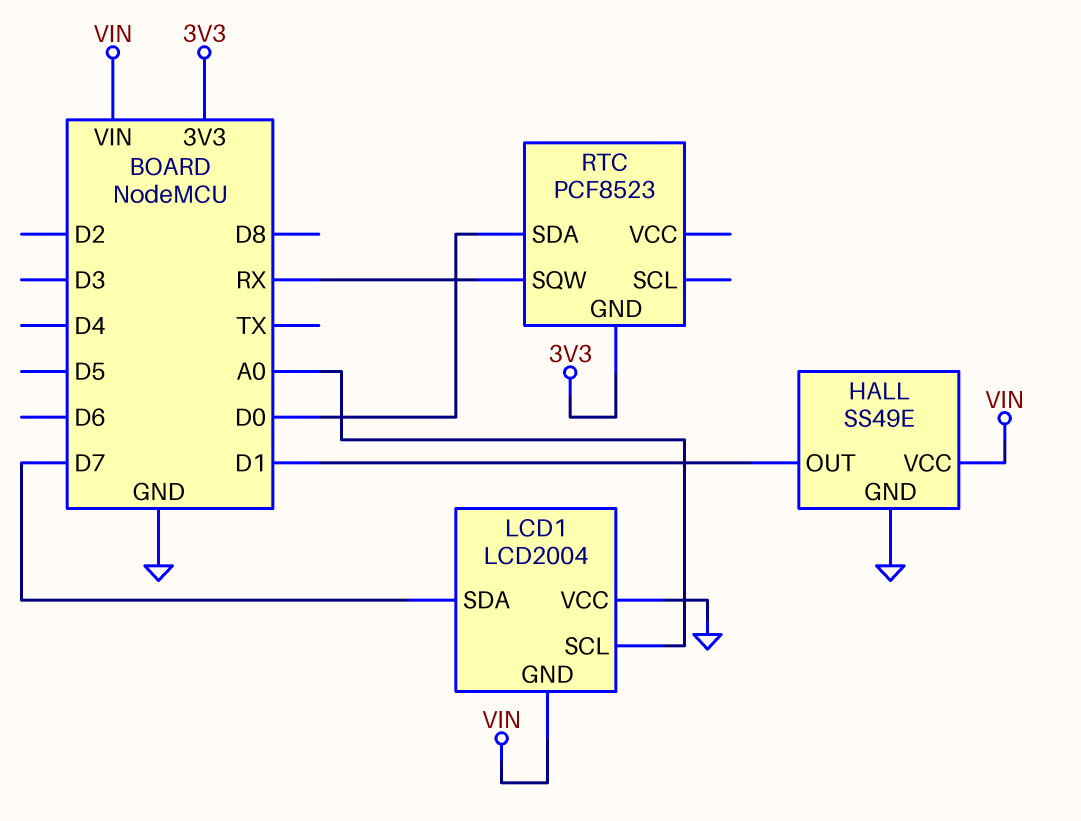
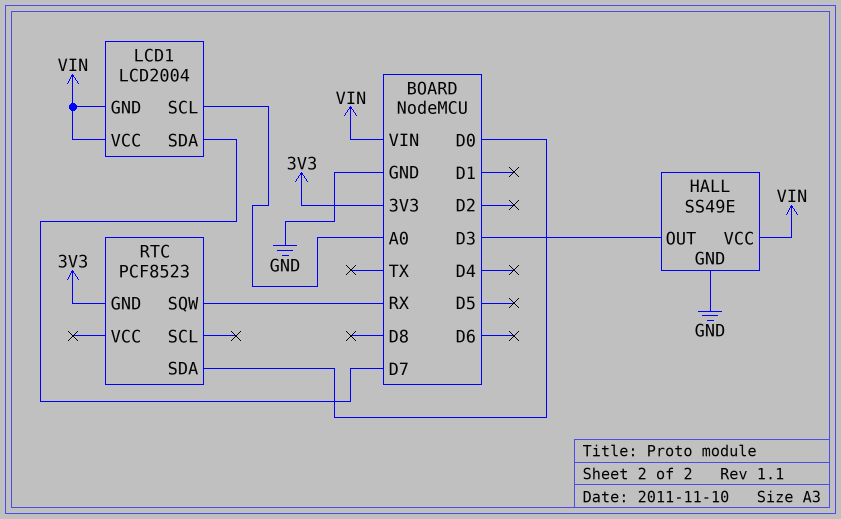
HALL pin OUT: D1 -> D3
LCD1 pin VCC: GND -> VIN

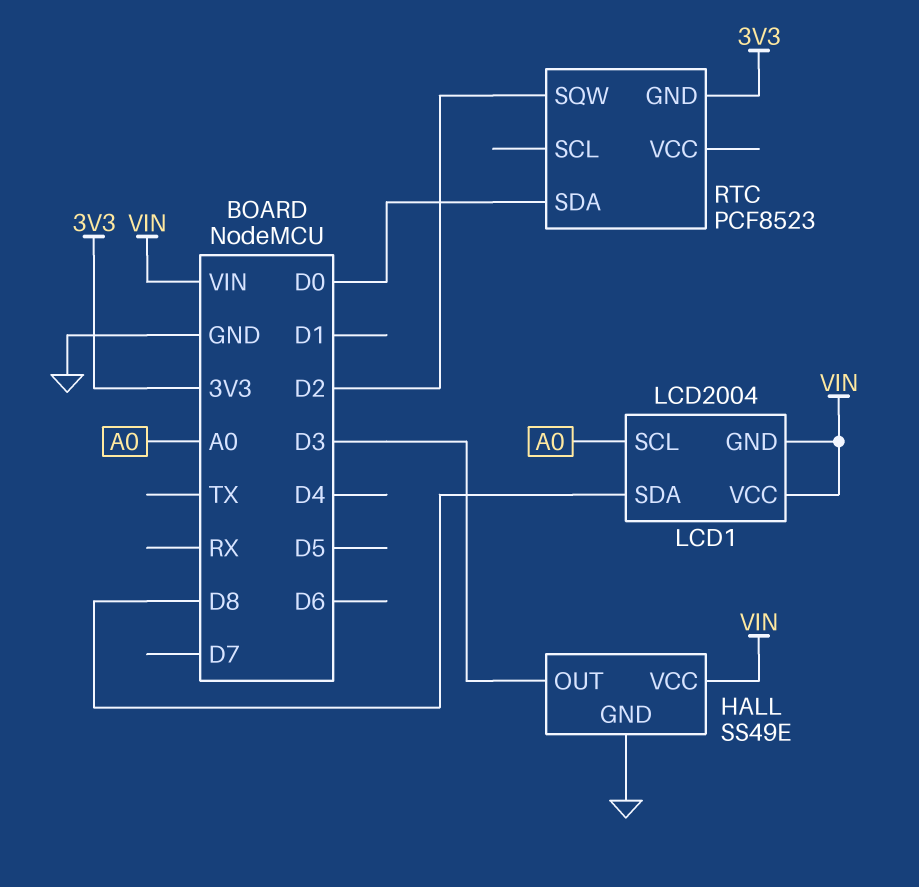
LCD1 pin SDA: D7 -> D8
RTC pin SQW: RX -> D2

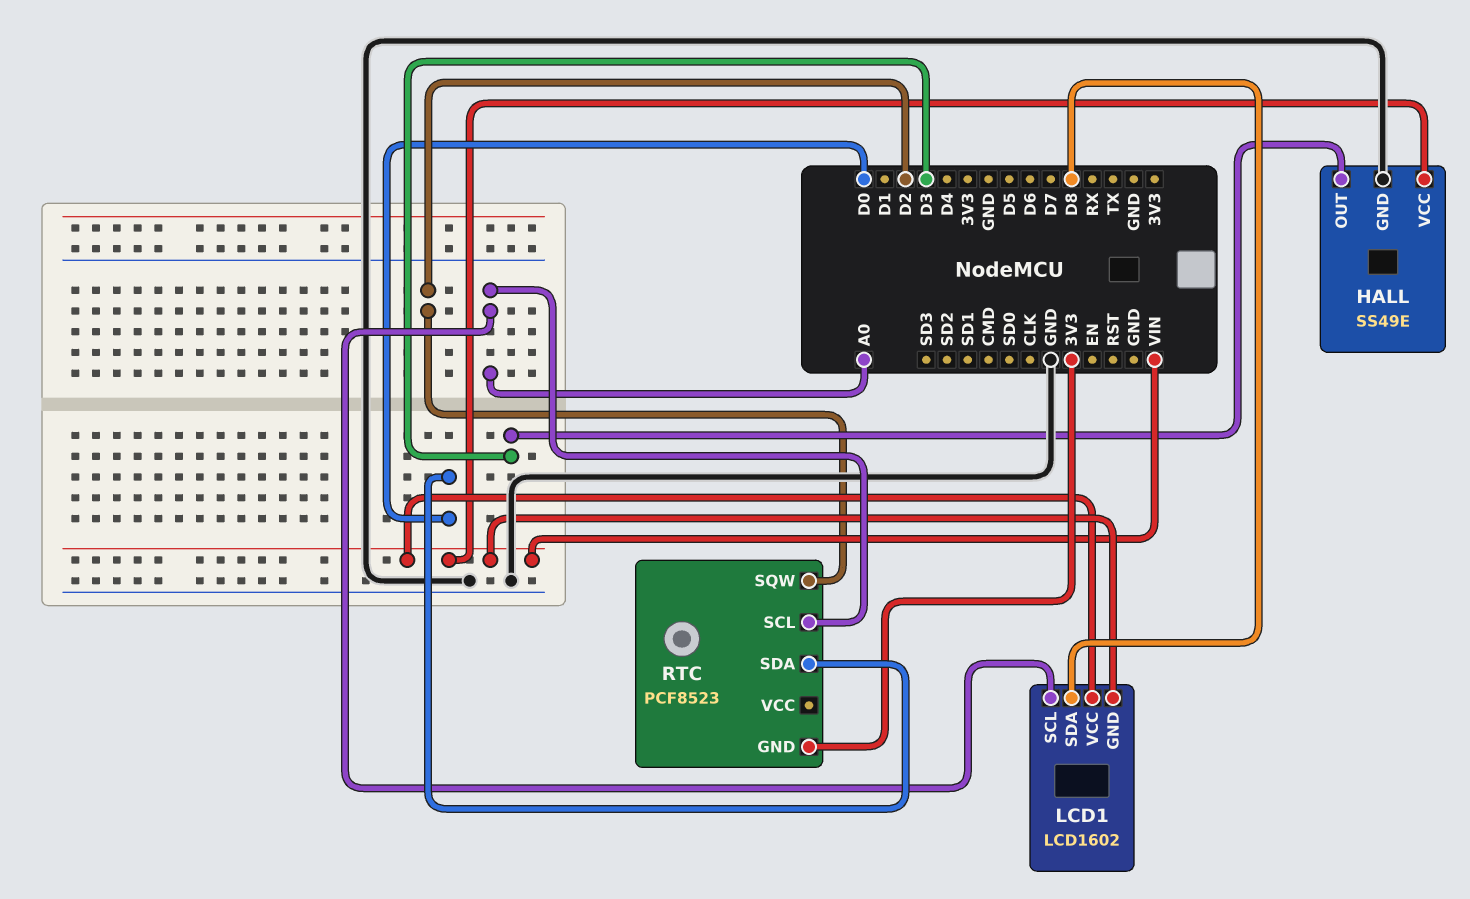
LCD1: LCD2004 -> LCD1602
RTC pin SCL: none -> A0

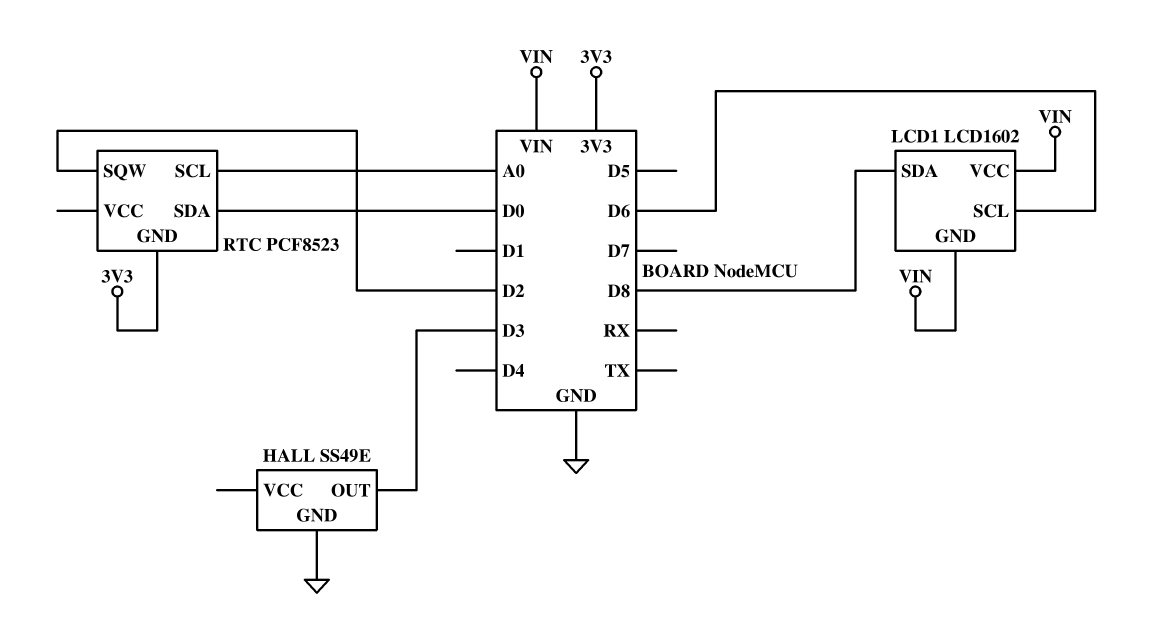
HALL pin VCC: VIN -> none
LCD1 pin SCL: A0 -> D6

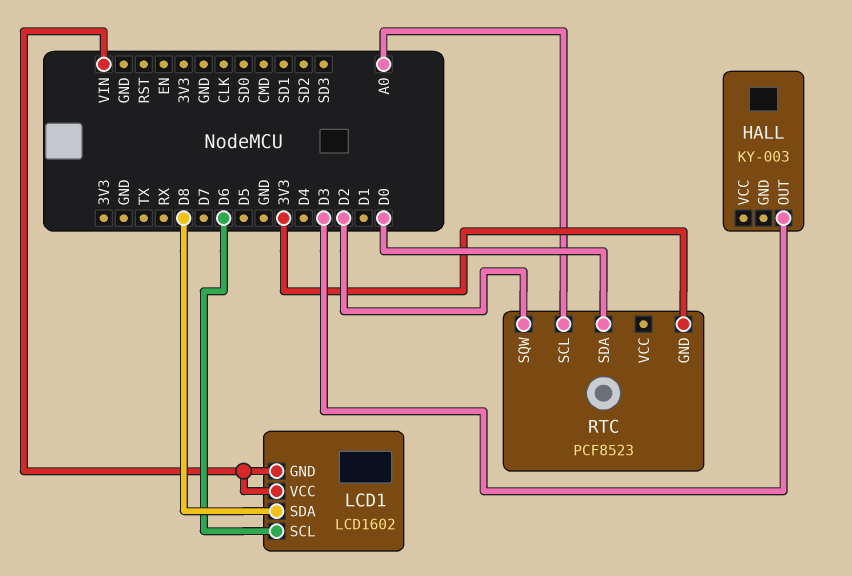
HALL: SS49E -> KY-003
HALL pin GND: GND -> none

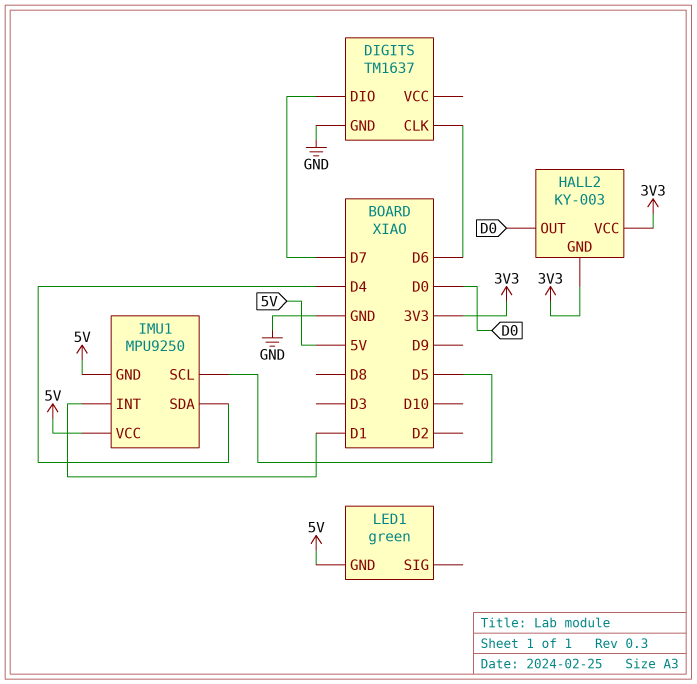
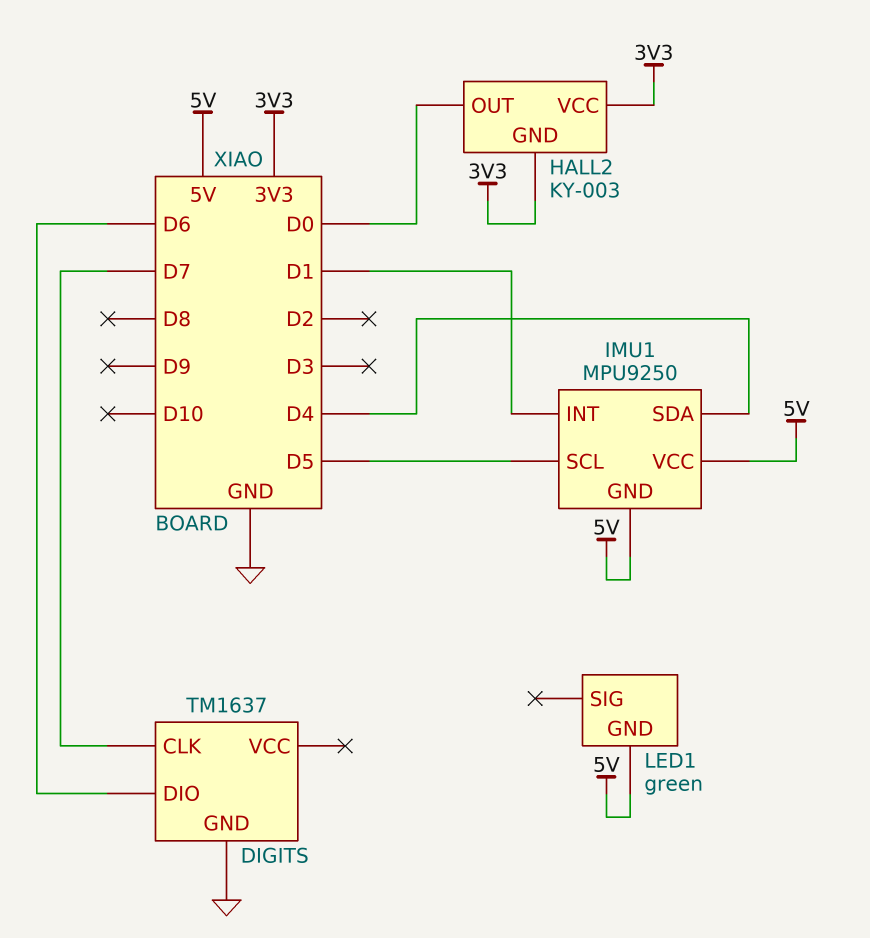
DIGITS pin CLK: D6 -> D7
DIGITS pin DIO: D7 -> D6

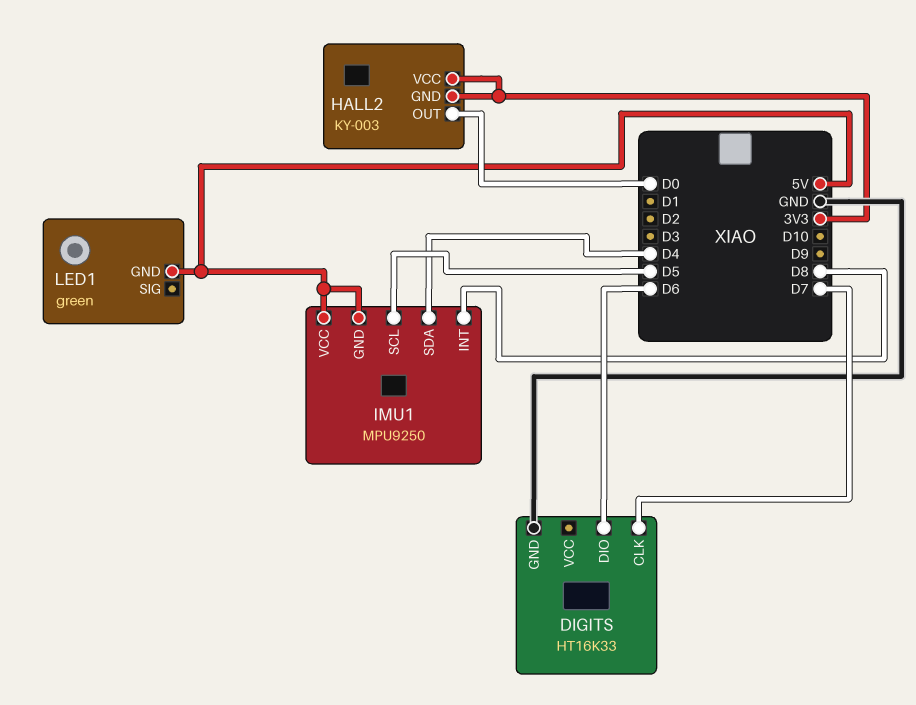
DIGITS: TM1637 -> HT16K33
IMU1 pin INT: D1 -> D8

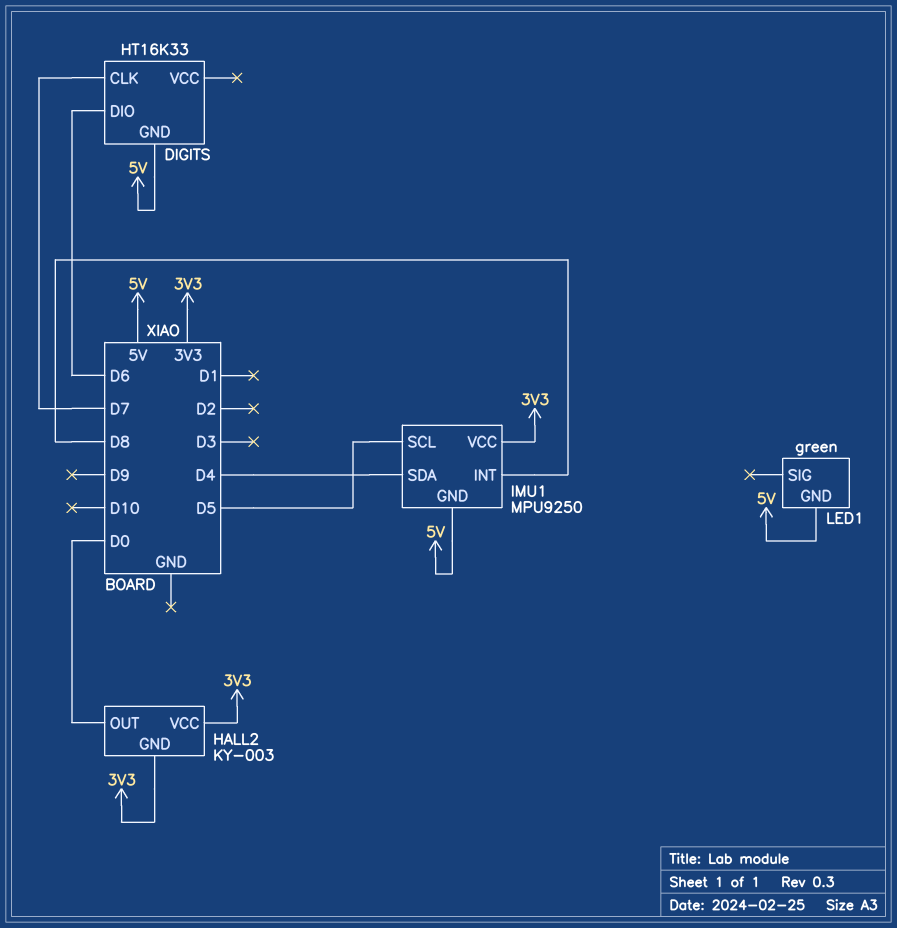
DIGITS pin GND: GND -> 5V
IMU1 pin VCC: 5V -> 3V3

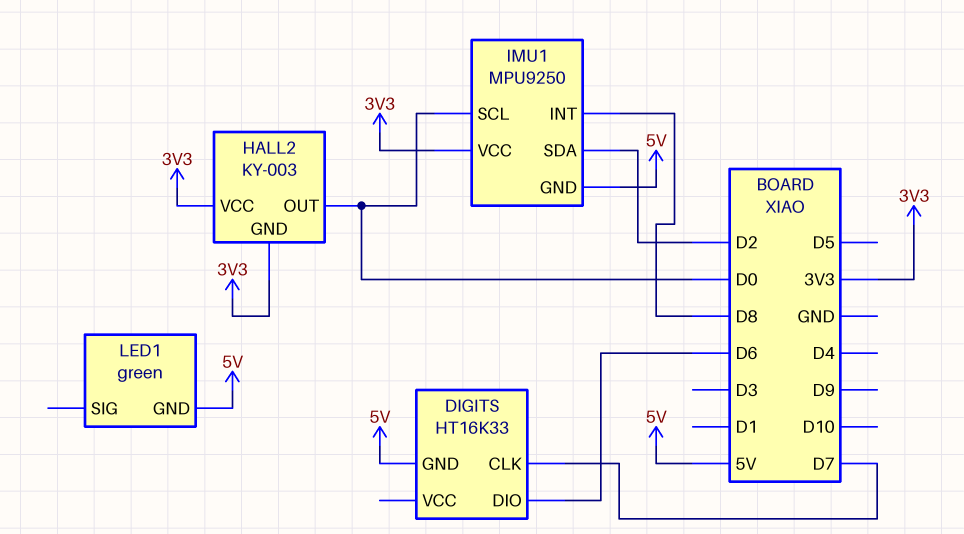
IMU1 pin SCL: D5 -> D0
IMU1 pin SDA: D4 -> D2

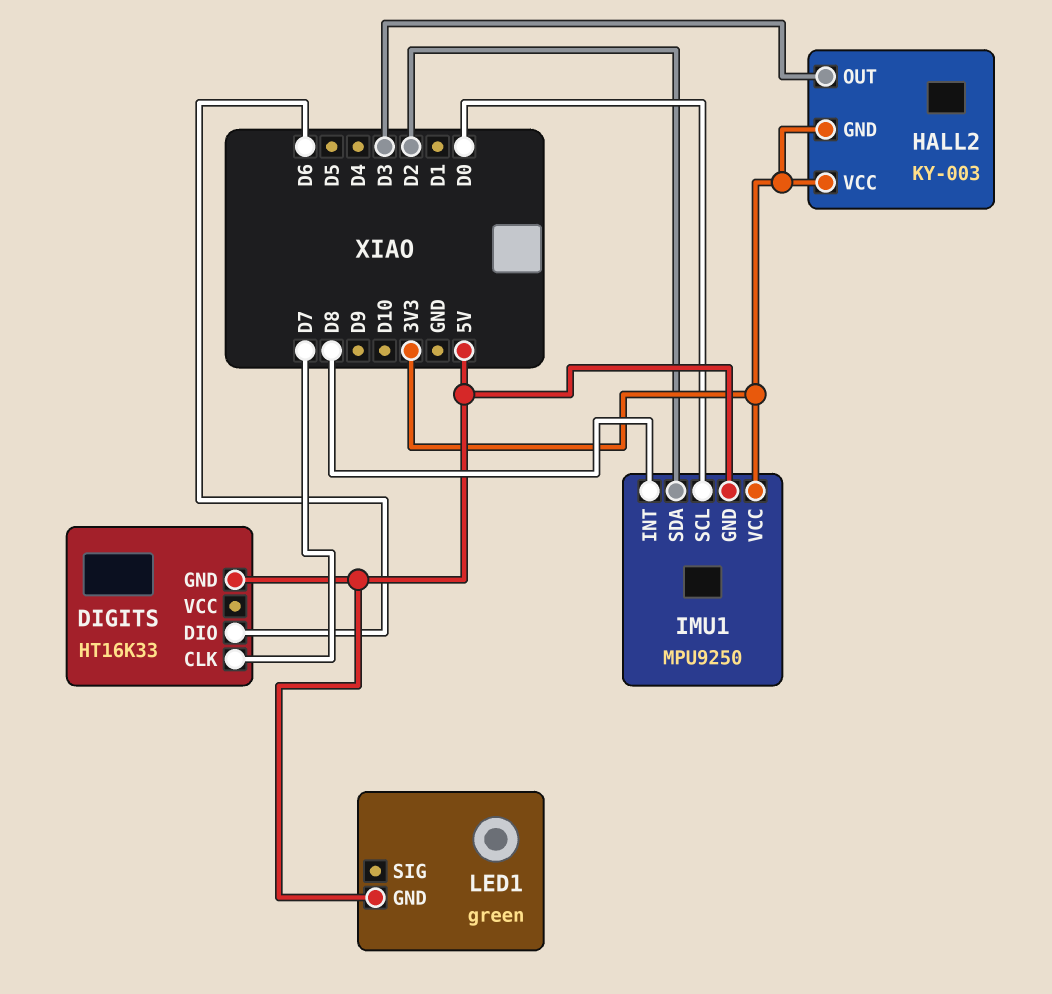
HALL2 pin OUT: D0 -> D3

PROBLEM REQUIREMENTS -> All lines containing "none" in the material above should appear in your reply, copied exactly.

RESULT OF THE EXERCISE ->
RTC pin SCL: none -> A0
HALL pin VCC: VIN -> none
HALL pin GND: GND -> none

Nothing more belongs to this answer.